» Exercise aim
The records below need to be restated word for word.

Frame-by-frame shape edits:
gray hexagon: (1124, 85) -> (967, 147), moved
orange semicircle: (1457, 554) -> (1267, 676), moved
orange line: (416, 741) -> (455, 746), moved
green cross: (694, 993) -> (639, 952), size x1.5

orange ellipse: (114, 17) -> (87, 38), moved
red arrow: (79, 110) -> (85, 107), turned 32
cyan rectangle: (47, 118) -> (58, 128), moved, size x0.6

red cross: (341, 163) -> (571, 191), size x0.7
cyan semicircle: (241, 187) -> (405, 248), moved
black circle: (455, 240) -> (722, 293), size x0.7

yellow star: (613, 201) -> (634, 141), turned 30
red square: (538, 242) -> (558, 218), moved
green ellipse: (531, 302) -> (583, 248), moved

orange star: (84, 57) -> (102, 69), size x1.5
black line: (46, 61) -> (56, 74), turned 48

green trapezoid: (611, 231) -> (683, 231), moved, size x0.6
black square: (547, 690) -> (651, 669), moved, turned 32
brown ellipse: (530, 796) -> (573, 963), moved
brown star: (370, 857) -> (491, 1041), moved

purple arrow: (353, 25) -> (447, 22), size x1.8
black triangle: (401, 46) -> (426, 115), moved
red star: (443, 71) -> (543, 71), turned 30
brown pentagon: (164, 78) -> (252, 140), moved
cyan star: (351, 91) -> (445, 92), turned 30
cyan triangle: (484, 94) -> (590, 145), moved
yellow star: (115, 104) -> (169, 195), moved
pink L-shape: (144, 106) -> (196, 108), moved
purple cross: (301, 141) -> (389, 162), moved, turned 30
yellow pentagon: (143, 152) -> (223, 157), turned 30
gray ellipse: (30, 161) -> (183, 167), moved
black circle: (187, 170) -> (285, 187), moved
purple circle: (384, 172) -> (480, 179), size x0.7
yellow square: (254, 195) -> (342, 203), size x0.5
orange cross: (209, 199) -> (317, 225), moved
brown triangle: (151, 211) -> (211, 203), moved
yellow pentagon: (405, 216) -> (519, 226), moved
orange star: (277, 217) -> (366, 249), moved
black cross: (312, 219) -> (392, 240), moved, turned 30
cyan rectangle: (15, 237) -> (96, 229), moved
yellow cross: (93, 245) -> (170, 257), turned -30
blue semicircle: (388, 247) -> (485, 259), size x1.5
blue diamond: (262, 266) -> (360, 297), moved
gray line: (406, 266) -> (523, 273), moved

» Written response
gray hexagon: (1124, 85) -> (967, 147), moved
orange semicircle: (1457, 554) -> (1267, 676), moved
orange line: (416, 741) -> (455, 746), moved
green cross: (694, 993) -> (639, 952), size x1.5

orange ellipse: (114, 17) -> (87, 38), moved
red arrow: (79, 110) -> (85, 107), turned 32
cyan rectangle: (47, 118) -> (58, 128), moved, size x0.6

red cross: (341, 163) -> (571, 191), size x0.7
cyan semicircle: (241, 187) -> (405, 248), moved
black circle: (455, 240) -> (722, 293), size x0.7

yellow star: (613, 201) -> (634, 141), turned 30
red square: (538, 242) -> (558, 218), moved
green ellipse: (531, 302) -> (583, 248), moved

orange star: (84, 57) -> (102, 69), size x1.5
black line: (46, 61) -> (56, 74), turned 48

green trapezoid: (611, 231) -> (683, 231), moved, size x0.6
black square: (547, 690) -> (651, 669), moved, turned 32
brown ellipse: (530, 796) -> (573, 963), moved
brown star: (370, 857) -> (491, 1041), moved

purple arrow: (353, 25) -> (447, 22), size x1.8
black triangle: (401, 46) -> (426, 115), moved
red star: (443, 71) -> (543, 71), turned 30
brown pentagon: (164, 78) -> (252, 140), moved
cyan star: (351, 91) -> (445, 92), turned 30
cyan triangle: (484, 94) -> (590, 145), moved
yellow star: (115, 104) -> (169, 195), moved
pink L-shape: (144, 106) -> (196, 108), moved
purple cross: (301, 141) -> (389, 162), moved, turned 30
yellow pentagon: (143, 152) -> (223, 157), turned 30
gray ellipse: (30, 161) -> (183, 167), moved
black circle: (187, 170) -> (285, 187), moved
purple circle: (384, 172) -> (480, 179), size x0.7
yellow square: (254, 195) -> (342, 203), size x0.5
orange cross: (209, 199) -> (317, 225), moved
brown triangle: (151, 211) -> (211, 203), moved
yellow pentagon: (405, 216) -> (519, 226), moved
orange star: (277, 217) -> (366, 249), moved
black cross: (312, 219) -> (392, 240), moved, turned 30
cyan rectangle: (15, 237) -> (96, 229), moved
yellow cross: (93, 245) -> (170, 257), turned -30
blue semicircle: (388, 247) -> (485, 259), size x1.5
blue diamond: (262, 266) -> (360, 297), moved
gray line: (406, 266) -> (523, 273), moved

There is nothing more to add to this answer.